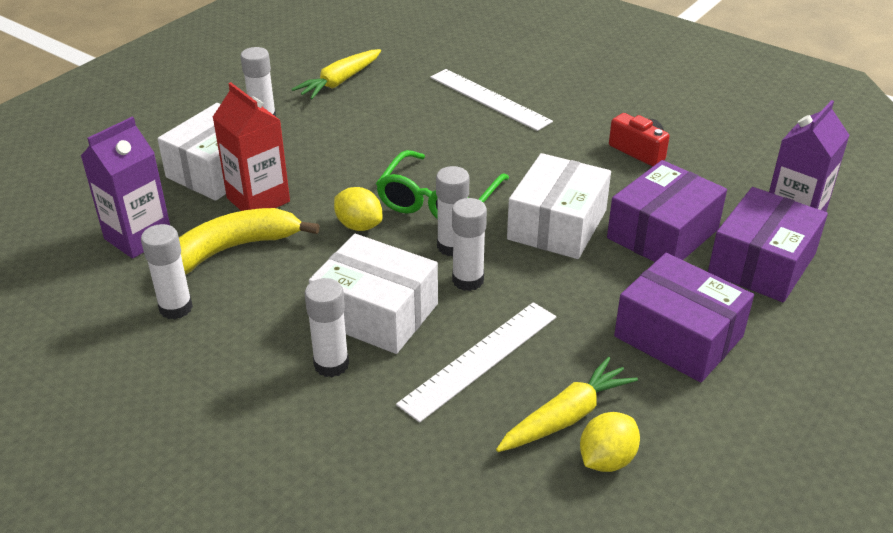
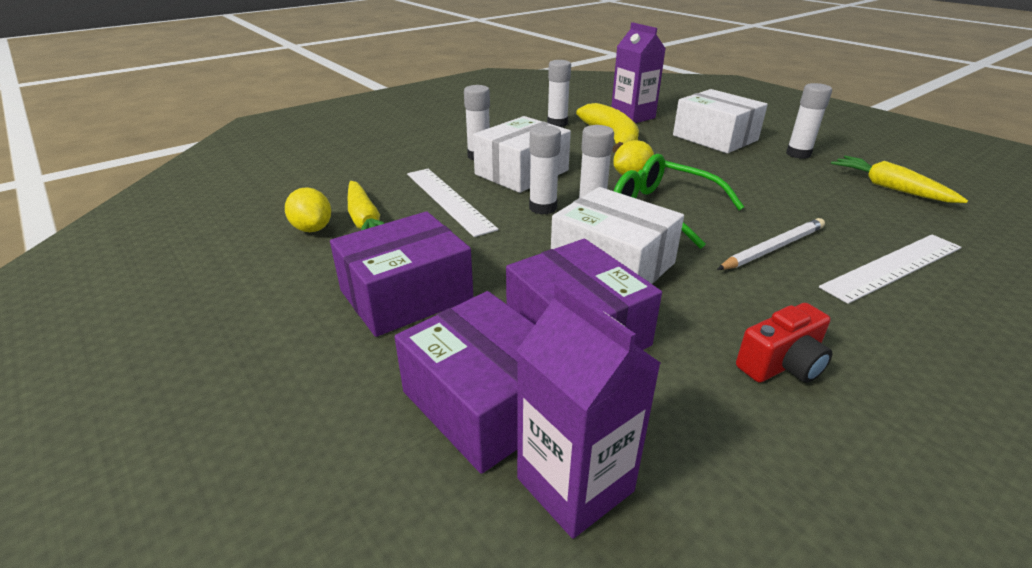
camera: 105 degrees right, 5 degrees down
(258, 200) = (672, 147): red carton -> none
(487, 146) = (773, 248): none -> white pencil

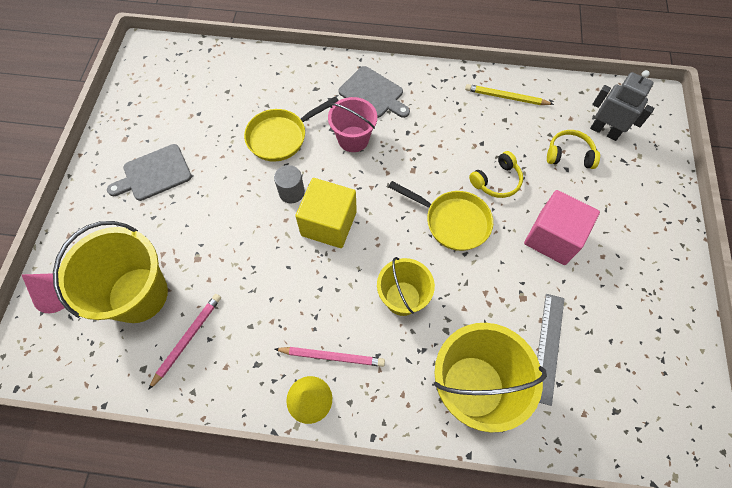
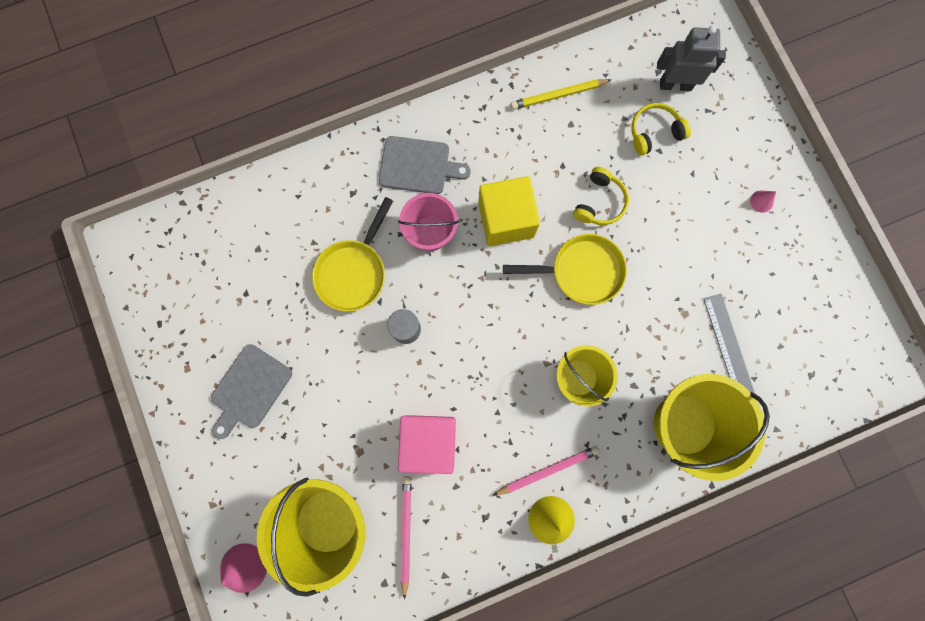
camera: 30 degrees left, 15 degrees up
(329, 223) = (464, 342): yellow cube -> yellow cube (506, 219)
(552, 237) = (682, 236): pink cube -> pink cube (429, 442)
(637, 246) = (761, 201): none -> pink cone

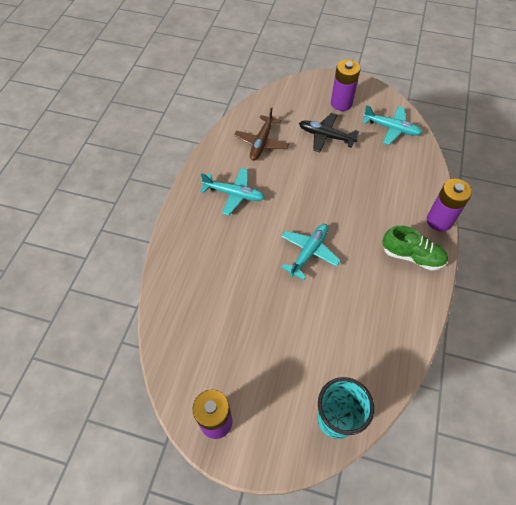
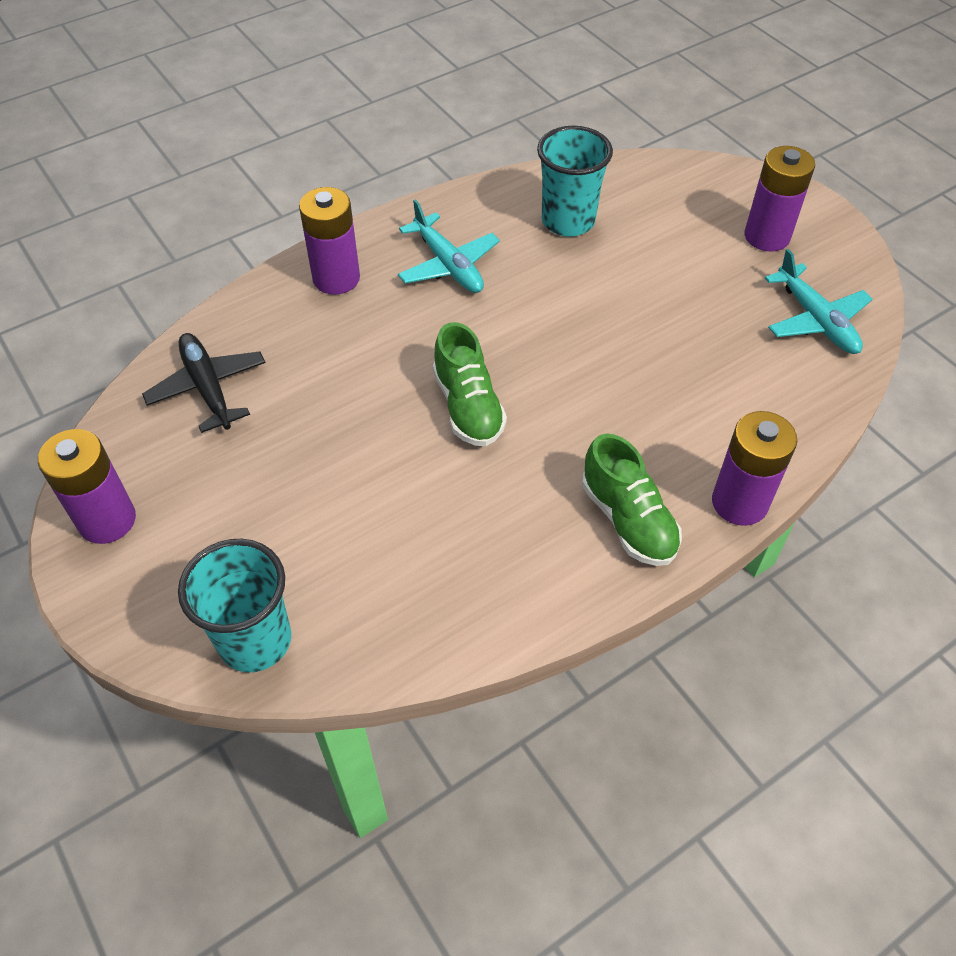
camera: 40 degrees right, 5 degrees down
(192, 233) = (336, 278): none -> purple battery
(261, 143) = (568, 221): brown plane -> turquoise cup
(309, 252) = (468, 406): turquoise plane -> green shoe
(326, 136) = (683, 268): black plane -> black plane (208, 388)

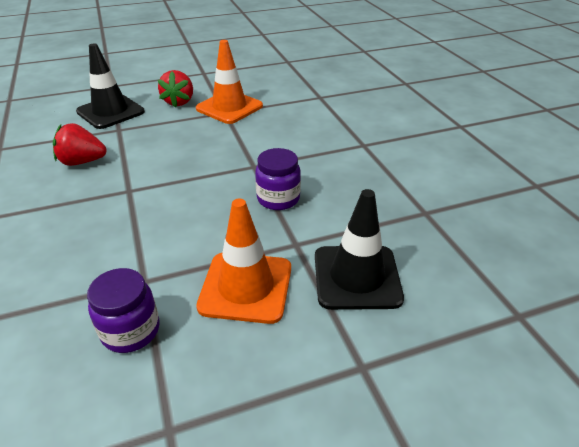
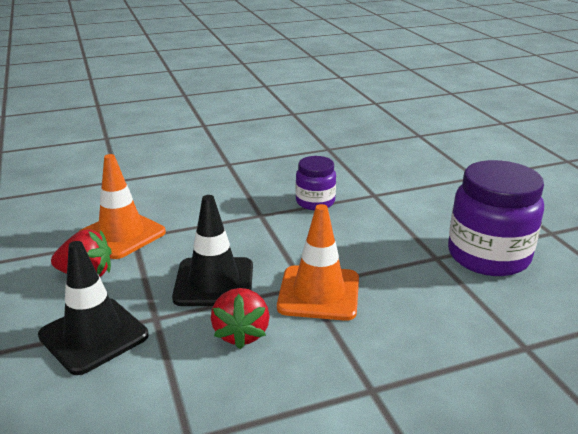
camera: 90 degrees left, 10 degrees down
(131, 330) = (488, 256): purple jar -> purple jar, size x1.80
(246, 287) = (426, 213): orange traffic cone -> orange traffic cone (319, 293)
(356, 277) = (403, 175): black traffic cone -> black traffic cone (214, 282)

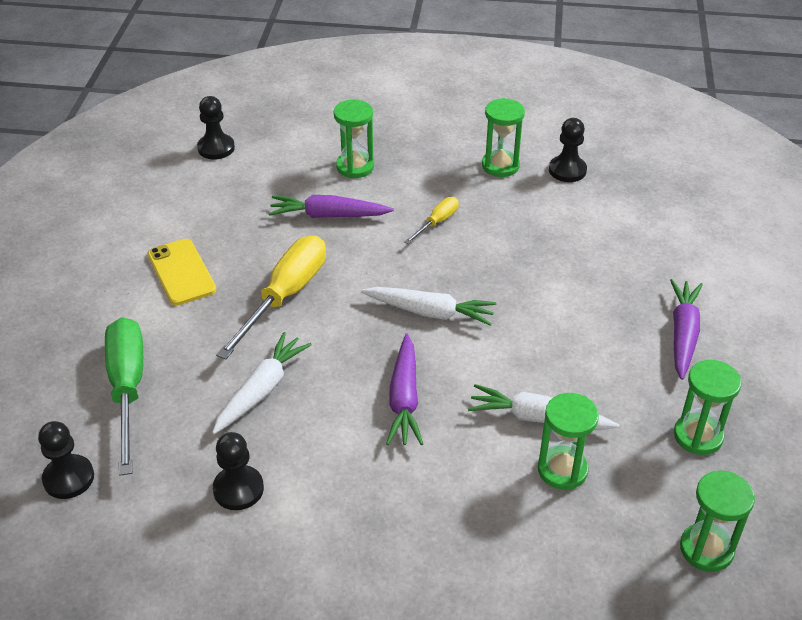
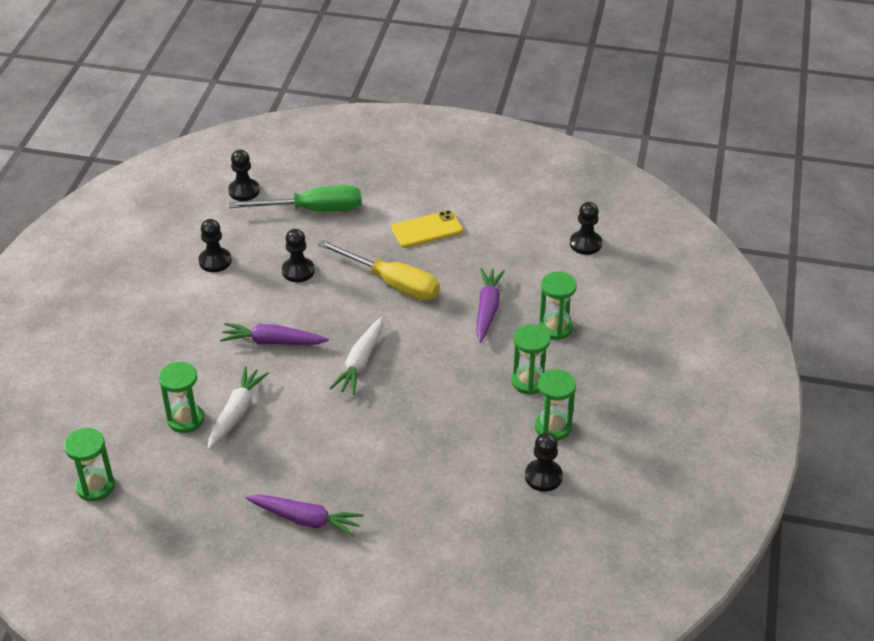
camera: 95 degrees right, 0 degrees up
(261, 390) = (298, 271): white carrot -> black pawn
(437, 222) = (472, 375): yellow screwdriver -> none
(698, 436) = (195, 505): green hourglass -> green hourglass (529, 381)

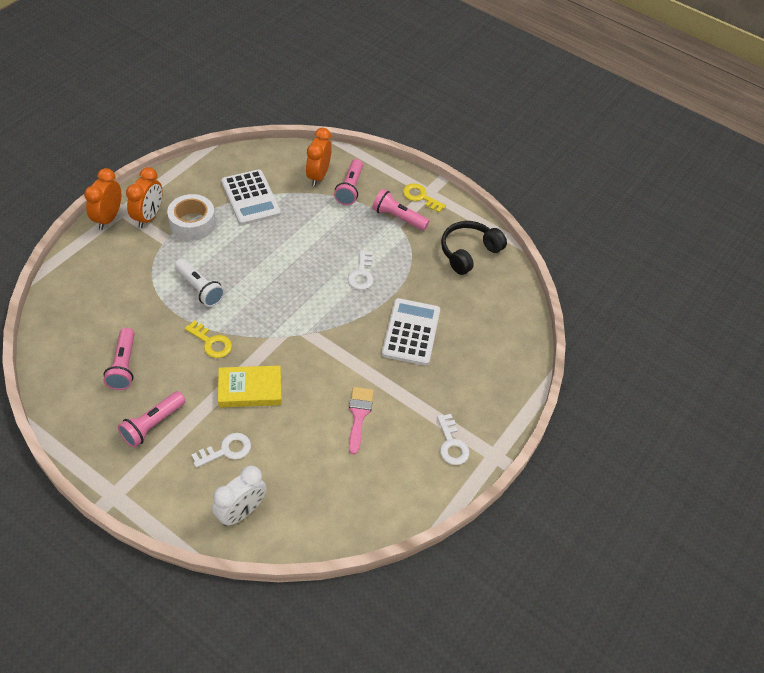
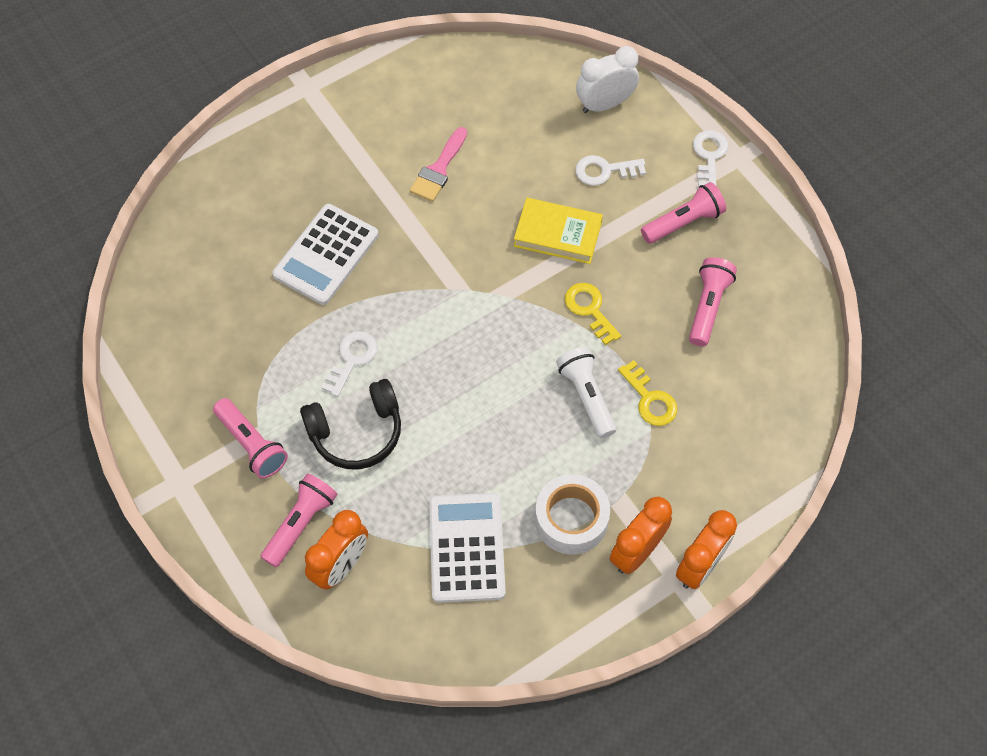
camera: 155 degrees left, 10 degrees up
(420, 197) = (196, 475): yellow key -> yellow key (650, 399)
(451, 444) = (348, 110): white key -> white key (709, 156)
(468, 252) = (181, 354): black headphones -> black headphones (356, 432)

*TO DO*.
Write out every entry above exactly as it stands, minus the pictures.

*SOLUTION FOR THIS EXERCISE*.
camera: 105 degrees right, 5 degrees down
(258, 200) = (672, 147): red carton -> none
(487, 146) = (773, 248): none -> white pencil

camera: 30 degrees left, 15 degrees up
(329, 223) = (464, 342): yellow cube -> yellow cube (506, 219)
(552, 237) = (682, 236): pink cube -> pink cube (429, 442)
(637, 246) = (761, 201): none -> pink cone

camera: 40 degrees right, 5 degrees down
(192, 233) = (336, 278): none -> purple battery
(261, 143) = (568, 221): brown plane -> turquoise cup
(309, 252) = (468, 406): turquoise plane -> green shoe
(326, 136) = (683, 268): black plane -> black plane (208, 388)

camera: 90 degrees left, 10 degrees down
(131, 330) = (488, 256): purple jar -> purple jar, size x1.80
(246, 287) = (426, 213): orange traffic cone -> orange traffic cone (319, 293)
(356, 277) = (403, 175): black traffic cone -> black traffic cone (214, 282)

camera: 95 degrees right, 0 degrees up
(261, 390) = (298, 271): white carrot -> black pawn
(437, 222) = (472, 375): yellow screwdriver -> none
(698, 436) = (195, 505): green hourglass -> green hourglass (529, 381)

camera: 155 degrees left, 10 degrees up
(420, 197) = (196, 475): yellow key -> yellow key (650, 399)
(451, 444) = (348, 110): white key -> white key (709, 156)
(468, 252) = (181, 354): black headphones -> black headphones (356, 432)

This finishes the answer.